**Assignment:**
Your response must be an exact transcription of the lines from the one containing "R11: 1.2k (n9, n19) -> 1.2k (GND, n20)" through the final line of the data.

**Data for this task:**
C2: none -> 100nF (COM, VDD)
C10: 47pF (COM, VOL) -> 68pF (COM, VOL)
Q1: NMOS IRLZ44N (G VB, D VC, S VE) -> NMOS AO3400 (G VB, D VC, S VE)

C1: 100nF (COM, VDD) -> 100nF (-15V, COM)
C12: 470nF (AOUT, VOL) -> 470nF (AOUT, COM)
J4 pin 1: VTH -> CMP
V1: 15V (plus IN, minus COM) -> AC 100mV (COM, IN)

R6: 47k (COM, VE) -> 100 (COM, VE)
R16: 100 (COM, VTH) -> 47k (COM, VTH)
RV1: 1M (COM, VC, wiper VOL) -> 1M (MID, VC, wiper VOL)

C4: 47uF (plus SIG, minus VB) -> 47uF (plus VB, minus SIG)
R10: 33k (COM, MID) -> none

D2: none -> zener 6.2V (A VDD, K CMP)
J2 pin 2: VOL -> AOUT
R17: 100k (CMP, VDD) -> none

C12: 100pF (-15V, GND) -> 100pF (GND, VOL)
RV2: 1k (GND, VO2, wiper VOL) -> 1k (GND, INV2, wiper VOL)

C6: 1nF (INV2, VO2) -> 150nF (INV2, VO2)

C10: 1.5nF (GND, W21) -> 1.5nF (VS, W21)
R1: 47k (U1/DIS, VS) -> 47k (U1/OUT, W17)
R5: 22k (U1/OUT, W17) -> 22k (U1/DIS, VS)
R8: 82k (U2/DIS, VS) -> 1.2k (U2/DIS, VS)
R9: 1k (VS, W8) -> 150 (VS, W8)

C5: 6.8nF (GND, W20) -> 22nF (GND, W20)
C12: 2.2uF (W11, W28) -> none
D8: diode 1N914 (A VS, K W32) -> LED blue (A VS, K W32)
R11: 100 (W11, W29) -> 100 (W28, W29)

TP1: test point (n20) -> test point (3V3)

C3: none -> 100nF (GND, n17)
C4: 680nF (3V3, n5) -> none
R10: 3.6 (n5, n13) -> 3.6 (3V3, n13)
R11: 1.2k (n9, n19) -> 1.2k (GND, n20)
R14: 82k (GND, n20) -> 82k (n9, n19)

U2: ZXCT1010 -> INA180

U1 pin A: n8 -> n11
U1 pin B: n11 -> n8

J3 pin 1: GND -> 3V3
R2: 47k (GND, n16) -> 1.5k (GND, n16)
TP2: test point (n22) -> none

**Answer to this exercise:**
R11: 1.2k (n9, n19) -> 1.2k (GND, n20)
R14: 82k (GND, n20) -> 82k (n9, n19)

U2: ZXCT1010 -> INA180

U1 pin A: n8 -> n11
U1 pin B: n11 -> n8

J3 pin 1: GND -> 3V3
R2: 47k (GND, n16) -> 1.5k (GND, n16)
TP2: test point (n22) -> none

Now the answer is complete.